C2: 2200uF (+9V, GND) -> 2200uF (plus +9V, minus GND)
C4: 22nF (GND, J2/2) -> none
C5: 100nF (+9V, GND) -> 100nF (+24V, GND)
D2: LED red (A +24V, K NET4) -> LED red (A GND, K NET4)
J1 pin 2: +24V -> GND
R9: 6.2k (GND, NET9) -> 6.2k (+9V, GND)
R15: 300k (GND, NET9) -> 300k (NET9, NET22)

* * *

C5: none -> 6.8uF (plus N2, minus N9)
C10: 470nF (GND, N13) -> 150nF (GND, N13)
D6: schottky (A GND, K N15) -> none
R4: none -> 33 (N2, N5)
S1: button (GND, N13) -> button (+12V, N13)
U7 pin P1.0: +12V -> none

DIRECTIONS:
In the listing above, start at the line with "C5: none -> 6.8uF (plus N2, minus N9)", go on through the line with "U7 pin P1.0: +12V -> none", and copy each of those lines exactly; leave out all the rest.

ANSWER SECTION:
C5: none -> 6.8uF (plus N2, minus N9)
C10: 470nF (GND, N13) -> 150nF (GND, N13)
D6: schottky (A GND, K N15) -> none
R4: none -> 33 (N2, N5)
S1: button (GND, N13) -> button (+12V, N13)
U7 pin P1.0: +12V -> none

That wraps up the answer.